[Dataset entries]

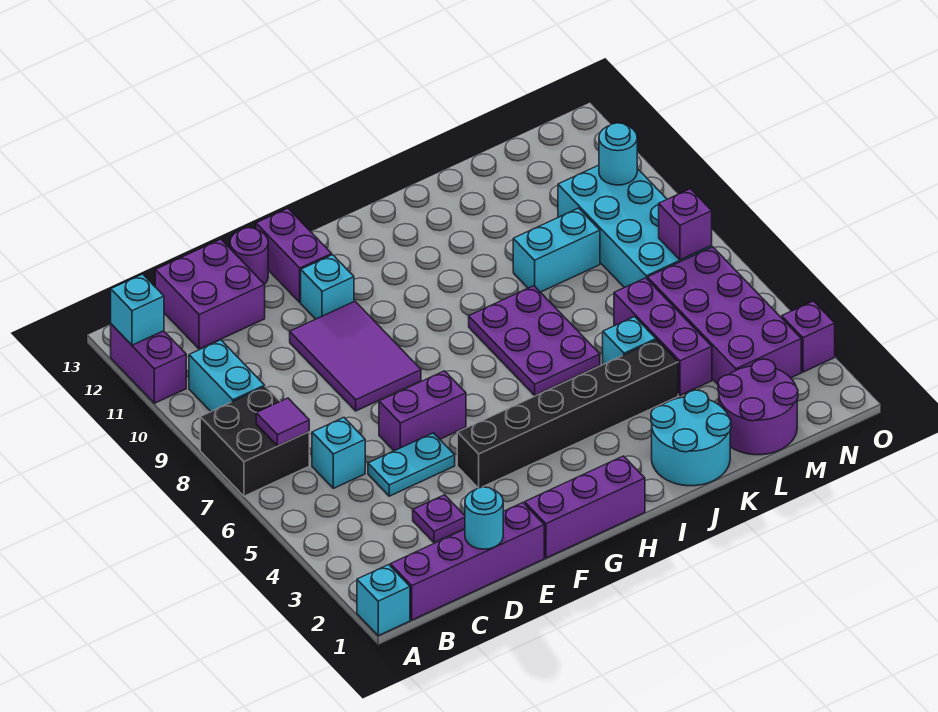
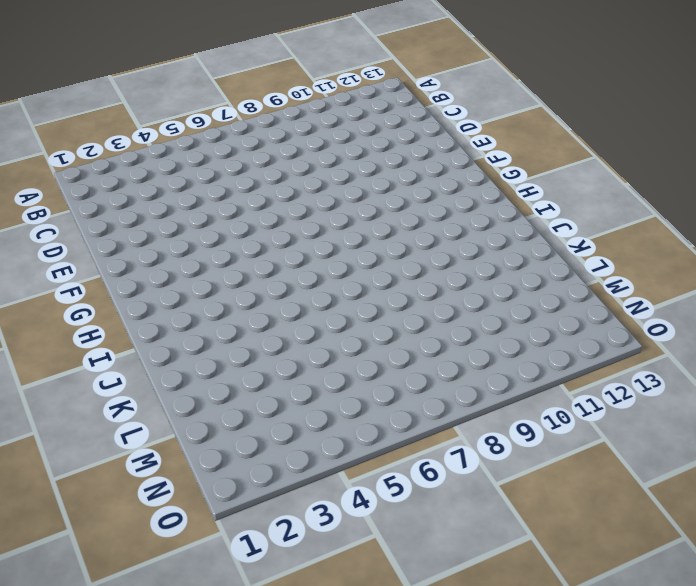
none -> cyan brick A1 level 1
none -> black brick A7:B8 level 1
none -> purple brick A11:A12 level 1
none -> purple brick B1:E1 level 1

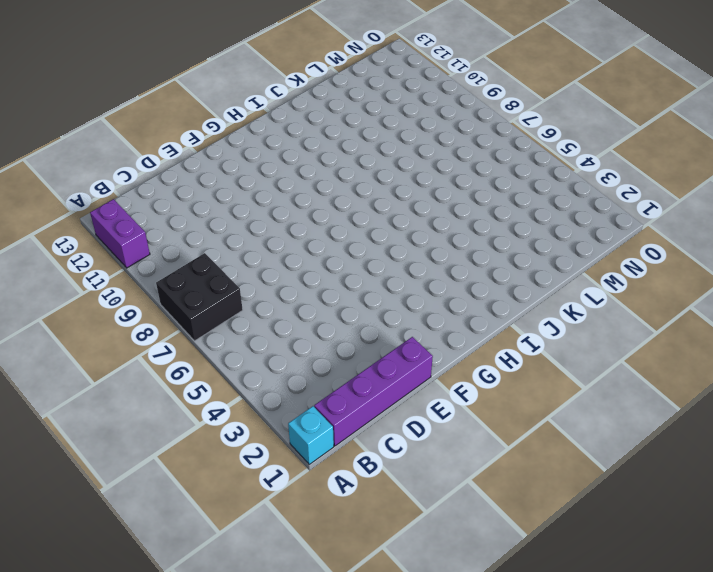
none -> cyan brick B9:B10 level 1
none -> cyan brick C6 level 1
none -> purple brick C12:D13 level 1
none -> purple plate D3 level 1

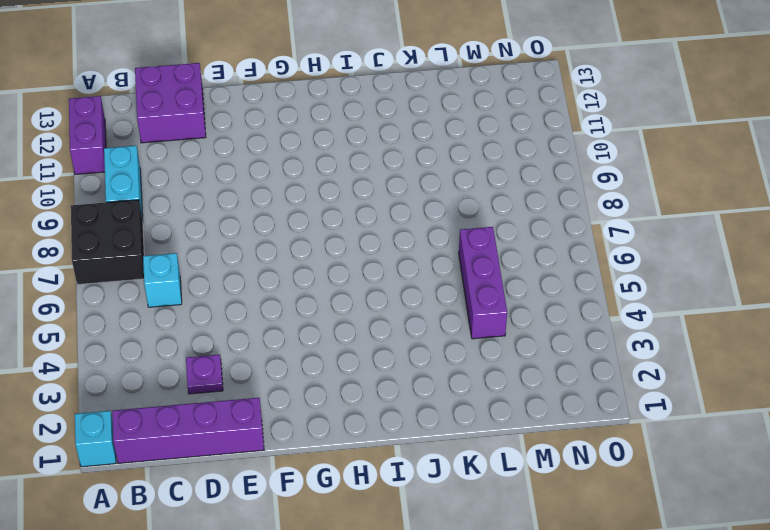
none -> cyan plate D5:E5 level 1
none -> purple brick E6:F6 level 1
none -> purple tile E8:F10 level 1
none -> purple round brick E13 level 1

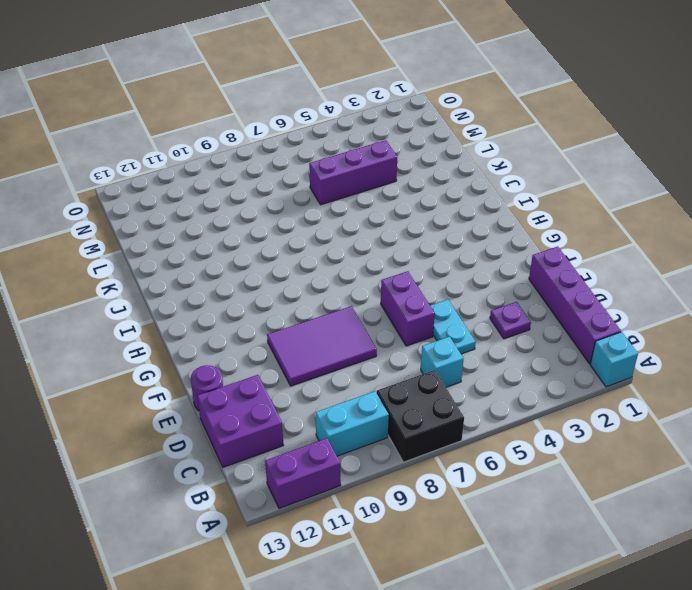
none -> purple brick F1:H1 level 1
none -> black brick F4:K4 level 1
none -> cyan brick F11 level 1
none -> purple brick F12:F13 level 1

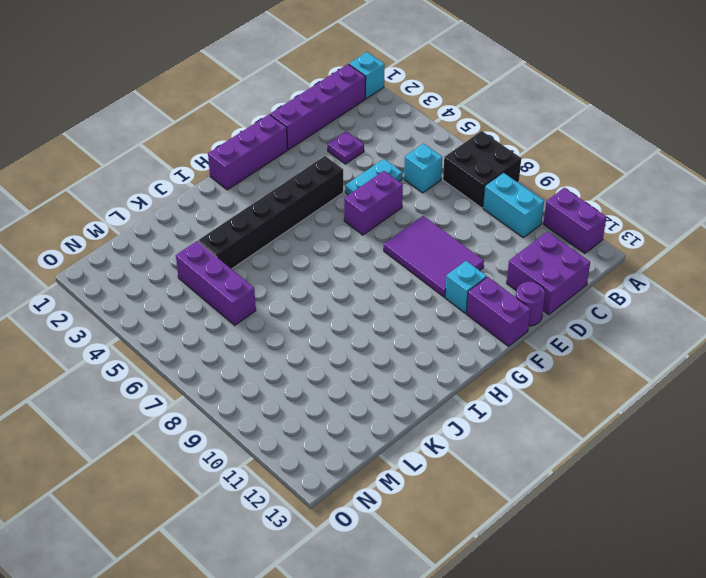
none -> purple plate I6:J8 level 1
none -> cyan round brick J1:K2 level 1
none -> cyan brick K5 level 1
none -> cyan brick K9:L9 level 1

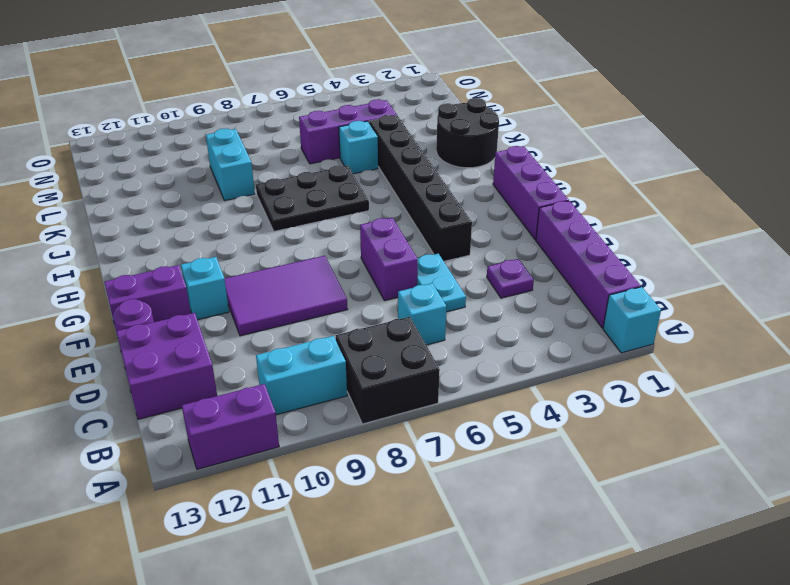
black plate I6:J8 level 1 -> purple plate I6:J8 level 1
black round brick J1:K2 level 1 -> cyan round brick J1:K2 level 1
none -> purple round brick L1:M2 level 1
none -> purple brick M3:N6 level 1
none -> cyan brick M7:N10 level 1
none -> purple brick O3 level 1

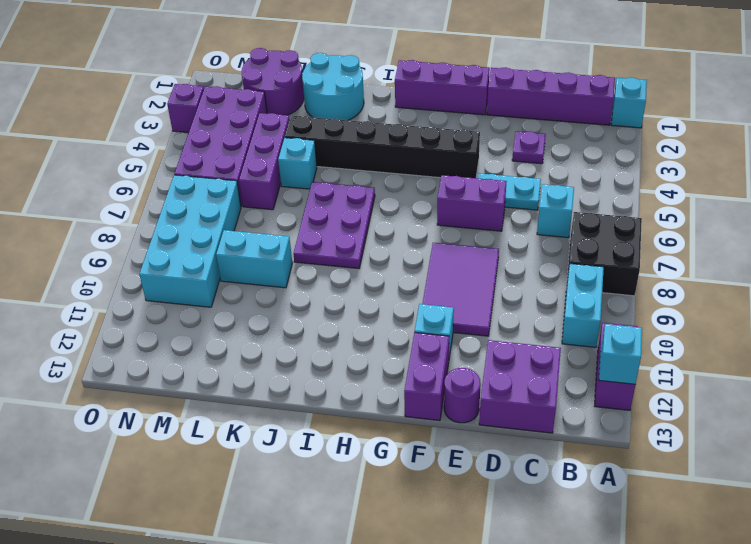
none -> purple tile B7 level 2
none -> cyan round brick D1 level 2
none -> purple brick N7 level 2
none -> cyan round brick N10 level 2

What the task asks - Although the records contain pictures, your copy should hold only the text, reproduced exactly.

Solution for this task -
none -> cyan brick A1 level 1
none -> black brick A7:B8 level 1
none -> purple brick A11:A12 level 1
none -> purple brick B1:E1 level 1

none -> cyan brick B9:B10 level 1
none -> cyan brick C6 level 1
none -> purple brick C12:D13 level 1
none -> purple plate D3 level 1

none -> cyan plate D5:E5 level 1
none -> purple brick E6:F6 level 1
none -> purple tile E8:F10 level 1
none -> purple round brick E13 level 1

none -> purple brick F1:H1 level 1
none -> black brick F4:K4 level 1
none -> cyan brick F11 level 1
none -> purple brick F12:F13 level 1

none -> purple plate I6:J8 level 1
none -> cyan round brick J1:K2 level 1
none -> cyan brick K5 level 1
none -> cyan brick K9:L9 level 1

black plate I6:J8 level 1 -> purple plate I6:J8 level 1
black round brick J1:K2 level 1 -> cyan round brick J1:K2 level 1
none -> purple round brick L1:M2 level 1
none -> purple brick M3:N6 level 1
none -> cyan brick M7:N10 level 1
none -> purple brick O3 level 1

none -> purple tile B7 level 2
none -> cyan round brick D1 level 2
none -> purple brick N7 level 2
none -> cyan round brick N10 level 2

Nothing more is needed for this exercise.